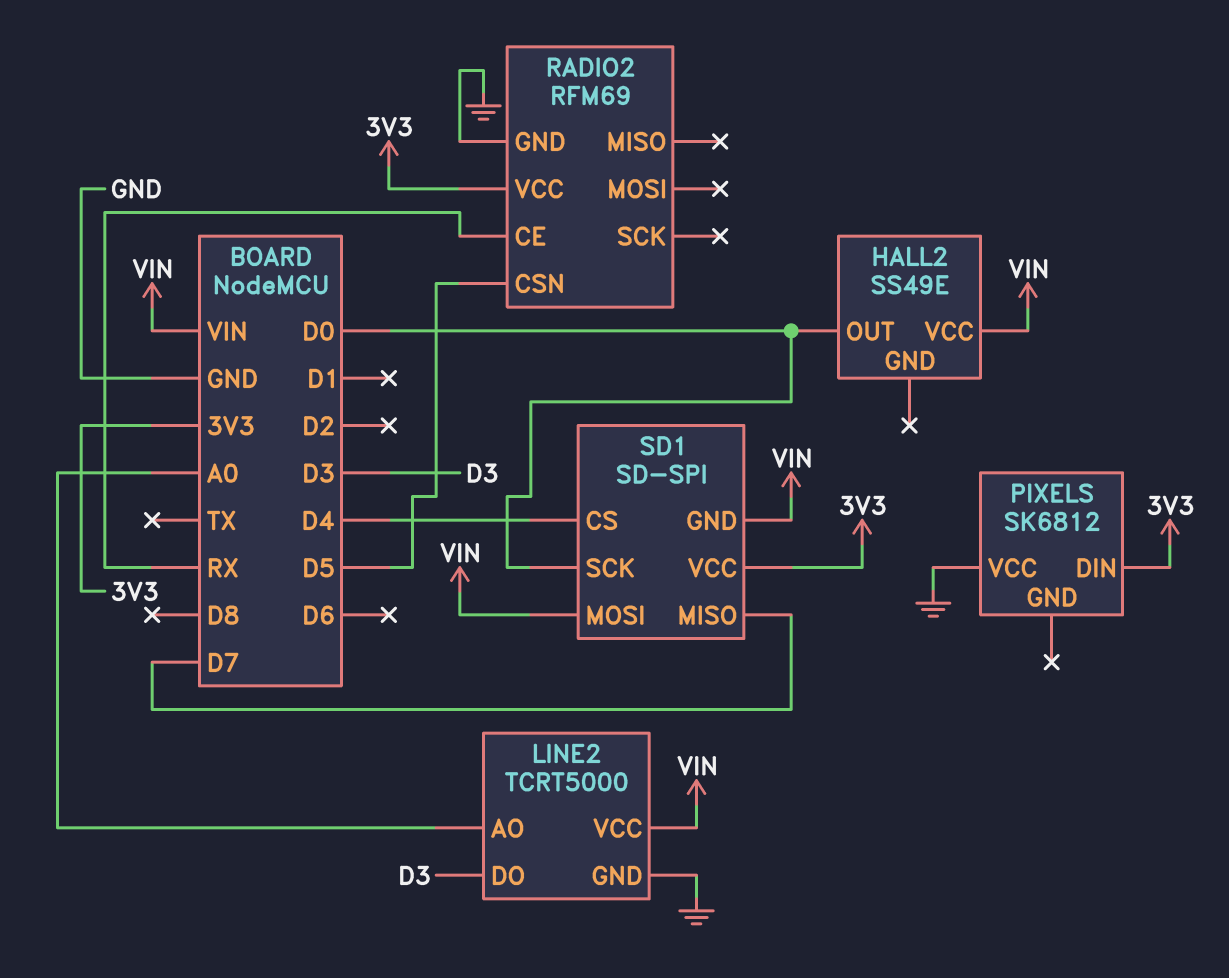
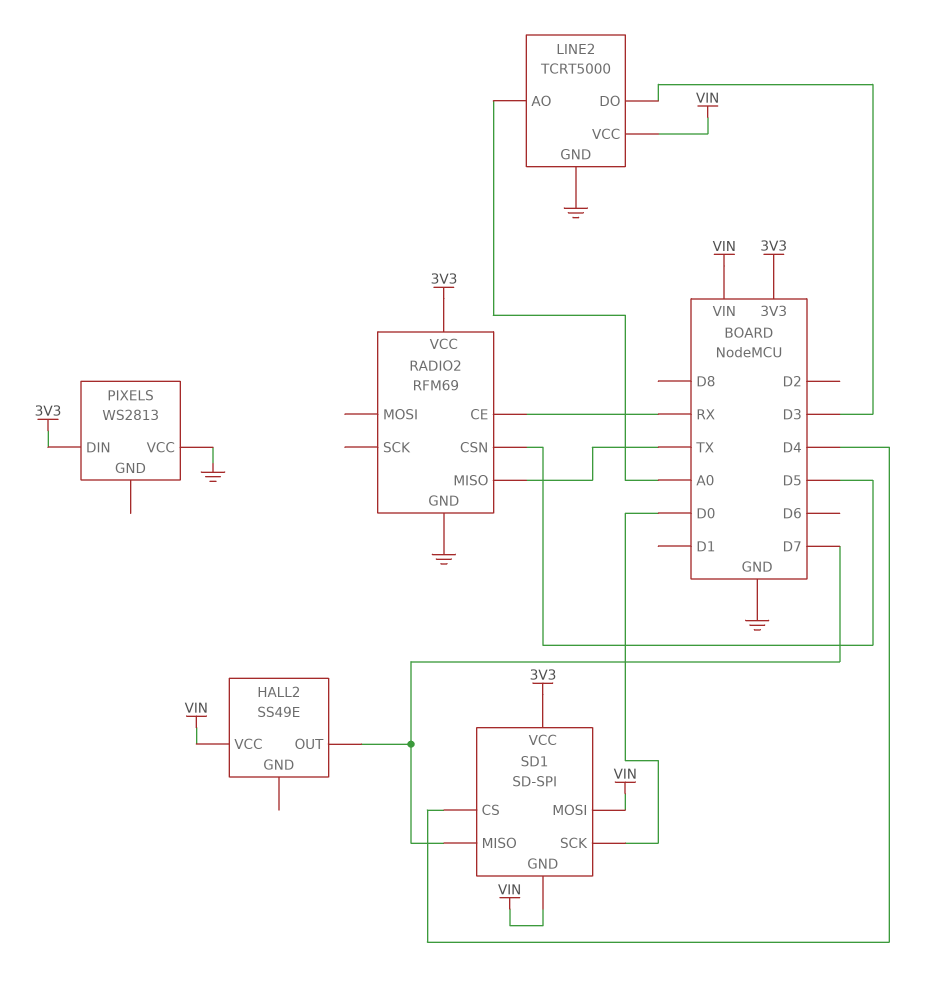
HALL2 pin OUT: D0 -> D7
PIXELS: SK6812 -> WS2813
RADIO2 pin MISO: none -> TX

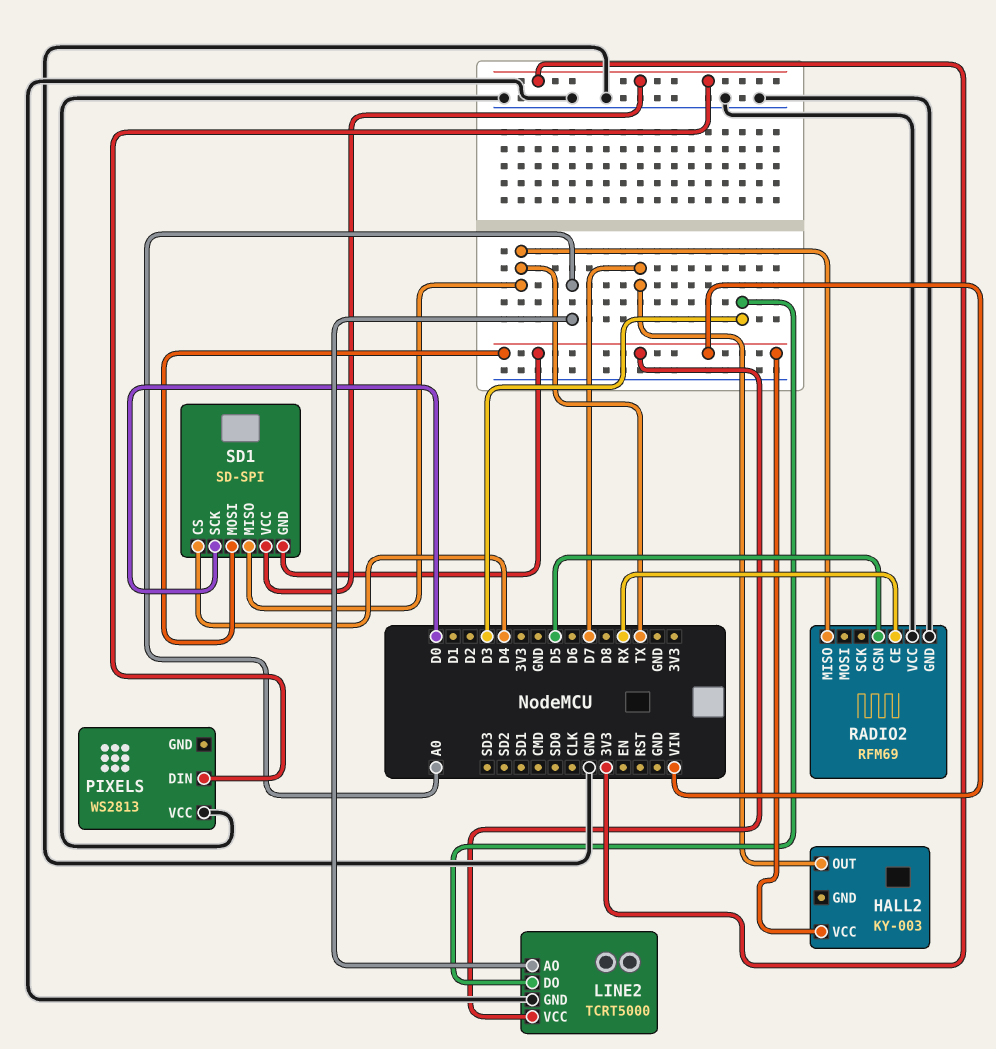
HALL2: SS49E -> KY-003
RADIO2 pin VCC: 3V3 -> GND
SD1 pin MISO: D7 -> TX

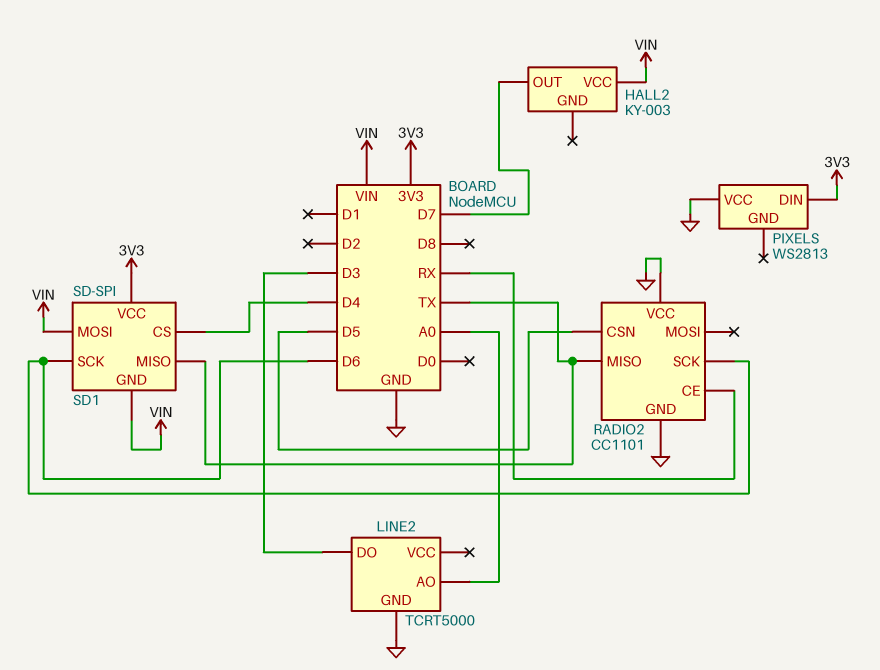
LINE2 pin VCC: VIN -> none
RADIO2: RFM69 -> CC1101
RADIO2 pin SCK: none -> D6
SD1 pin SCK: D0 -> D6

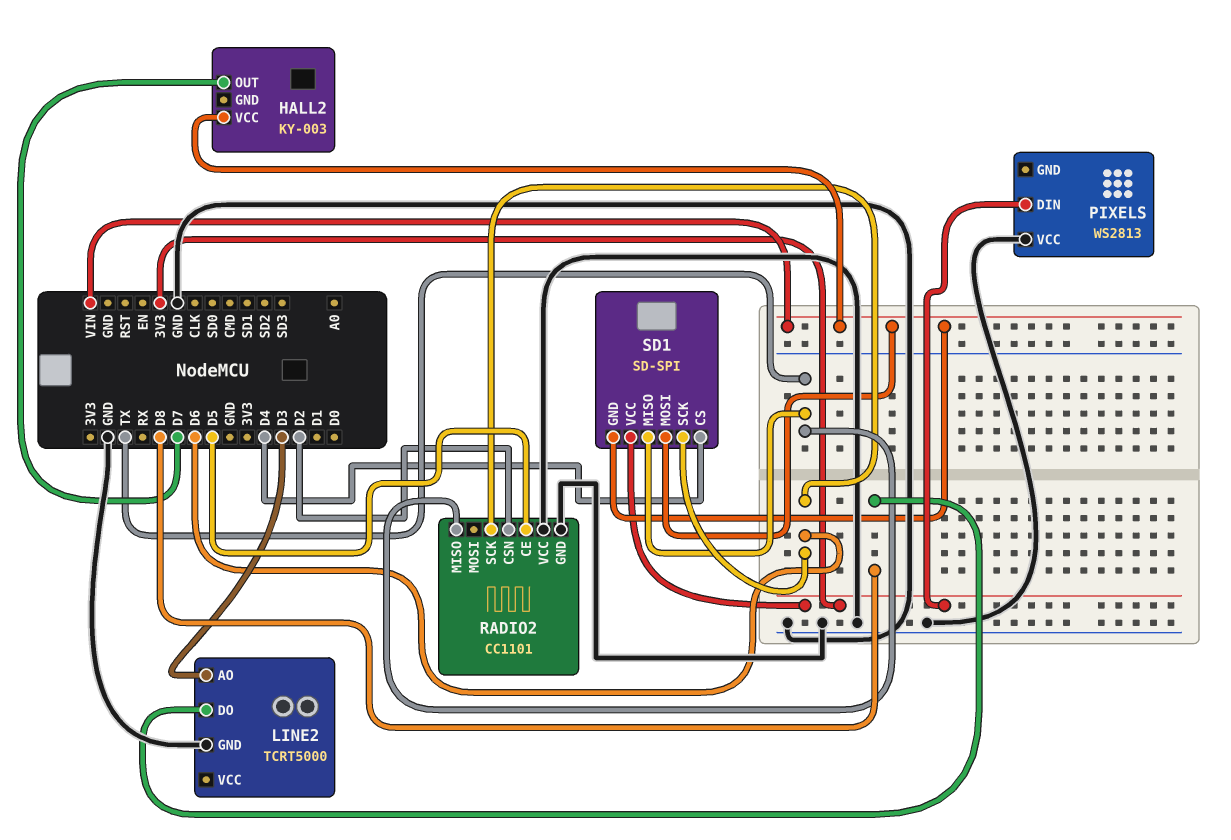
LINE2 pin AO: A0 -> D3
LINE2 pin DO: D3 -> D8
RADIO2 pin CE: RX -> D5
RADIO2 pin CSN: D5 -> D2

**Requirement**.
Show each line in the entries that holds the string "none".

**Your solution**.
RADIO2 pin MISO: none -> TX
LINE2 pin VCC: VIN -> none
RADIO2 pin SCK: none -> D6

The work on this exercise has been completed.